DATA FOR THIS EXERCISE:
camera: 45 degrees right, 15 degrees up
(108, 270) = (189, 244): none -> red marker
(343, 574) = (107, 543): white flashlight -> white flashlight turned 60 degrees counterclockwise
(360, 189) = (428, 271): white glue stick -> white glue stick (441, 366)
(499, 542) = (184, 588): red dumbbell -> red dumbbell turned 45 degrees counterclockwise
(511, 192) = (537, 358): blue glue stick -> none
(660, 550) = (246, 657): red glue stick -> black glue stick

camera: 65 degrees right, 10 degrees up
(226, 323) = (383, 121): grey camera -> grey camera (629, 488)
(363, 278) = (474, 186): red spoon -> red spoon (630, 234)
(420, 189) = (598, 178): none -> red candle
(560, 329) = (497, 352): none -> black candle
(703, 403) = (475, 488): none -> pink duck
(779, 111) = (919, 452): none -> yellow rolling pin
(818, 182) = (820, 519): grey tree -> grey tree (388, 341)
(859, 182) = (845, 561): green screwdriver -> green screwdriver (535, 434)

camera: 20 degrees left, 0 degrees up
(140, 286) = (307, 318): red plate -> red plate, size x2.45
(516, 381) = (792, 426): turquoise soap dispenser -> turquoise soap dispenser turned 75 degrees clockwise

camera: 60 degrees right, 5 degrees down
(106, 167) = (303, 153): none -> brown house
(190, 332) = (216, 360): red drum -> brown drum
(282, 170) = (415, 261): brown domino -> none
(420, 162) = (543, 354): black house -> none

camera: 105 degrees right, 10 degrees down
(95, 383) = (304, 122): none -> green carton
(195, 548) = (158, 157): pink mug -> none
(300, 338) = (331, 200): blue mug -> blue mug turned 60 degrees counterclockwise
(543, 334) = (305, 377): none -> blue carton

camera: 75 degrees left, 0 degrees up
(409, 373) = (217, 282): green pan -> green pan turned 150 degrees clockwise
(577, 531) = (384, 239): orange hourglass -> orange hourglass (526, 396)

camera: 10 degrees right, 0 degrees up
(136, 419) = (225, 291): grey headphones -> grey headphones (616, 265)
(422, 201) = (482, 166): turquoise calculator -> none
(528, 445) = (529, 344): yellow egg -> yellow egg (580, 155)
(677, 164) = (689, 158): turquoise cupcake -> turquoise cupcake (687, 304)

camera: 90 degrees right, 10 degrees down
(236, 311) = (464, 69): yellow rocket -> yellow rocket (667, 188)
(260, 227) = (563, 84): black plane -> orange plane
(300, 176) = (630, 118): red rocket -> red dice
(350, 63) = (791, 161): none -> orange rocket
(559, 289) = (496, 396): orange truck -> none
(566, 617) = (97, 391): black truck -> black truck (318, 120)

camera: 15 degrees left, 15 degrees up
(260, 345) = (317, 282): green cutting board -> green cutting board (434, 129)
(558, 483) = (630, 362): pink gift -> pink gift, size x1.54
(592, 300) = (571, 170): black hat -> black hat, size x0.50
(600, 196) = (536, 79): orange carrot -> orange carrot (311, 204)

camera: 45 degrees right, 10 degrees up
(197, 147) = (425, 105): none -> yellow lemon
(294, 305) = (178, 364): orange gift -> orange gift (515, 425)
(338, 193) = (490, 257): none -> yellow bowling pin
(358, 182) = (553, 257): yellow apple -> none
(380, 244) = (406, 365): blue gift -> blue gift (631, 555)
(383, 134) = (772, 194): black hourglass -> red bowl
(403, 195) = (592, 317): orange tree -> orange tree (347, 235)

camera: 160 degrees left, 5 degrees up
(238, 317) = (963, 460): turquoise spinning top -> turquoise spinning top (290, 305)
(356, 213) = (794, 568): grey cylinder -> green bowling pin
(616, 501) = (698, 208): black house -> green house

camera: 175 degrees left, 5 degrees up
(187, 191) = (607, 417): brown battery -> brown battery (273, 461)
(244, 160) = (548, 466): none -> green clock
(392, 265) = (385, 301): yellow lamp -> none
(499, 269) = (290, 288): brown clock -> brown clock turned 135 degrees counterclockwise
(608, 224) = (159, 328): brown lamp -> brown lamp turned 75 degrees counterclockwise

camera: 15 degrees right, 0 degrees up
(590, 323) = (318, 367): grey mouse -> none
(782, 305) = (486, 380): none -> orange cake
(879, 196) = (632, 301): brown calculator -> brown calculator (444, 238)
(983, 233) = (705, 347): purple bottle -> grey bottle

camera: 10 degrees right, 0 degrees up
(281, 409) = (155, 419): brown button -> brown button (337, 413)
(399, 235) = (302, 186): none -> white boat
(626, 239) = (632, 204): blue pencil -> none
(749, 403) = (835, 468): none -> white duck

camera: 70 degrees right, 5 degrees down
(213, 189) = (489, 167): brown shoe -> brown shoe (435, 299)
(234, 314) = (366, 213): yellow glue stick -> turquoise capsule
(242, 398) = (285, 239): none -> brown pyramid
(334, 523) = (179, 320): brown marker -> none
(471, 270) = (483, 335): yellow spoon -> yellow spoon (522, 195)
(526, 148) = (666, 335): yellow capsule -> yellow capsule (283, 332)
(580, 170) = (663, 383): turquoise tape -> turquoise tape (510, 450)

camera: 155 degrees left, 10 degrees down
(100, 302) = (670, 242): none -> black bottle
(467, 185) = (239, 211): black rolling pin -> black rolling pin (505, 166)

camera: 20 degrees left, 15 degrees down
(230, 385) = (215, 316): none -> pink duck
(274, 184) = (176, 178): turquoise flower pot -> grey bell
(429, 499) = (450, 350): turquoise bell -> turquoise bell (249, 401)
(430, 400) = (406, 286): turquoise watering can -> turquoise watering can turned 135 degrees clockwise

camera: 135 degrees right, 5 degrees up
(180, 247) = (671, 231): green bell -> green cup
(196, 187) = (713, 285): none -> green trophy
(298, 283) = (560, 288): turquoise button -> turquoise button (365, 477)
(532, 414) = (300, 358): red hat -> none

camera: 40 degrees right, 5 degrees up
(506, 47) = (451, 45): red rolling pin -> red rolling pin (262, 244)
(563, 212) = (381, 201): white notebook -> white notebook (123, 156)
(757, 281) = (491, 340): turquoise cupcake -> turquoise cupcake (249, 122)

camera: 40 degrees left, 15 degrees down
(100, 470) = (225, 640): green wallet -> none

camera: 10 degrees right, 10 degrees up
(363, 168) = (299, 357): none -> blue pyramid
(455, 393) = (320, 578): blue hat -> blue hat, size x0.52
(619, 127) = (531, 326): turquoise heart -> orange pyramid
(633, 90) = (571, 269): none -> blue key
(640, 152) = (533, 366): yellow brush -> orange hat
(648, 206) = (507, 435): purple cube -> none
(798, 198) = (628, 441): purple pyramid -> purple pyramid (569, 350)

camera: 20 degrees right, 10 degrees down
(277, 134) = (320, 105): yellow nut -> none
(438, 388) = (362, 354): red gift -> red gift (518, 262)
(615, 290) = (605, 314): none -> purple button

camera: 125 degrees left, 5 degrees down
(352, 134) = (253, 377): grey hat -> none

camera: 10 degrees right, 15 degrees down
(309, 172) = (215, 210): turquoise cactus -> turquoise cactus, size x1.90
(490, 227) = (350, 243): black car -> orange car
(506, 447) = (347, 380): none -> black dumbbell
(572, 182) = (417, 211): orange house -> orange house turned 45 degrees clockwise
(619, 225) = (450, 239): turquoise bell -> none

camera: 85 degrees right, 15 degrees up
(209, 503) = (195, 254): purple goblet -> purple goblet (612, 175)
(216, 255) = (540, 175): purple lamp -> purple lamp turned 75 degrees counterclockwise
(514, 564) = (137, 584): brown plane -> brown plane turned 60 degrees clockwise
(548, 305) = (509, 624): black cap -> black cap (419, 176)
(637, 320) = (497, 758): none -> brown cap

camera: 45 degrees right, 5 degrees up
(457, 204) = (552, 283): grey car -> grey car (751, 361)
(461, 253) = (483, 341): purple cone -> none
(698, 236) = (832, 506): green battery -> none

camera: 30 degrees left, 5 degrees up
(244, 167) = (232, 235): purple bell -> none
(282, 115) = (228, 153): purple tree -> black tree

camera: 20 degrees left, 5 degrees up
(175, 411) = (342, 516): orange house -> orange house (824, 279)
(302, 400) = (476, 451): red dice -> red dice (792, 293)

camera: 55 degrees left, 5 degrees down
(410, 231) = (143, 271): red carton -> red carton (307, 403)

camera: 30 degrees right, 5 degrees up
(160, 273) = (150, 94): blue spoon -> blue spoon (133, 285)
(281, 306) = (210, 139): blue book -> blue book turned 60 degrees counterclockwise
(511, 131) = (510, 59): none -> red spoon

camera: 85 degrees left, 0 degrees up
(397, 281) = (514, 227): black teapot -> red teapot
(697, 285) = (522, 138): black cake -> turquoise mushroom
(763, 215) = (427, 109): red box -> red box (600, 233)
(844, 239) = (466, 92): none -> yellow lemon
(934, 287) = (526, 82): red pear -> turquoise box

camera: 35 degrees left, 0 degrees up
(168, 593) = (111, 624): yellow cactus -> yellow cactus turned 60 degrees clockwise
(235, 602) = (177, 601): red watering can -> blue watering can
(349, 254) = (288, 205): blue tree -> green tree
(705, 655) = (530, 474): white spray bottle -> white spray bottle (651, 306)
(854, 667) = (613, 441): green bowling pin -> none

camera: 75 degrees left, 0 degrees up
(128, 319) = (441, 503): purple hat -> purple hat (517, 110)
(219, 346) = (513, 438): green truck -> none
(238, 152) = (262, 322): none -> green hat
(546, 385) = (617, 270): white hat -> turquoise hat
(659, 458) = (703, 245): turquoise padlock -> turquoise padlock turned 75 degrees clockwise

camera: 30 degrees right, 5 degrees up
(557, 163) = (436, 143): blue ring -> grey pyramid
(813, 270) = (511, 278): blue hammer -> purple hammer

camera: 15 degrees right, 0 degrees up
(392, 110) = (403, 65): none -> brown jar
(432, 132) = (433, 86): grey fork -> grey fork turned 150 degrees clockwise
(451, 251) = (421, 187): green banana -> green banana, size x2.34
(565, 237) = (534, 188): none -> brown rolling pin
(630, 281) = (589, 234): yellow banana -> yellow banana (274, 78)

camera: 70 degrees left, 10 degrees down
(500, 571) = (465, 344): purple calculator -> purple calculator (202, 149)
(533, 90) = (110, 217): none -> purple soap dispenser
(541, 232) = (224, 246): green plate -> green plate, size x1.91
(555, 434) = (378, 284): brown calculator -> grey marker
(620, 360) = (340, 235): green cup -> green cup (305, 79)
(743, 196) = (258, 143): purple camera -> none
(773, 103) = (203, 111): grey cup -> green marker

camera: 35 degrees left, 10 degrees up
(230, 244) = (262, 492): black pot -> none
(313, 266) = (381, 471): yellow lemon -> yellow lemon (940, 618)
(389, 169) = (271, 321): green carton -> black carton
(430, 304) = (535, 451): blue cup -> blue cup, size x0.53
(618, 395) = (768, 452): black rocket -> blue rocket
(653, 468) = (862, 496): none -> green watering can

DESCRIPTION OF THE TASK: Your task for the entries above: copy exactly the span starting with the line with "(281, 409) = (155, 419): brown" and going on through the line with "(430, 400) = (406, 286): turquoise", both lines included, and nothing else.

WRITTEN RESPONSE:
(281, 409) = (155, 419): brown button -> brown button (337, 413)
(399, 235) = (302, 186): none -> white boat
(626, 239) = (632, 204): blue pencil -> none
(749, 403) = (835, 468): none -> white duck

camera: 70 degrees right, 5 degrees down
(213, 189) = (489, 167): brown shoe -> brown shoe (435, 299)
(234, 314) = (366, 213): yellow glue stick -> turquoise capsule
(242, 398) = (285, 239): none -> brown pyramid
(334, 523) = (179, 320): brown marker -> none
(471, 270) = (483, 335): yellow spoon -> yellow spoon (522, 195)
(526, 148) = (666, 335): yellow capsule -> yellow capsule (283, 332)
(580, 170) = (663, 383): turquoise tape -> turquoise tape (510, 450)

camera: 155 degrees left, 10 degrees down
(100, 302) = (670, 242): none -> black bottle
(467, 185) = (239, 211): black rolling pin -> black rolling pin (505, 166)

camera: 20 degrees left, 15 degrees down
(230, 385) = (215, 316): none -> pink duck
(274, 184) = (176, 178): turquoise flower pot -> grey bell
(429, 499) = (450, 350): turquoise bell -> turquoise bell (249, 401)
(430, 400) = (406, 286): turquoise watering can -> turquoise watering can turned 135 degrees clockwise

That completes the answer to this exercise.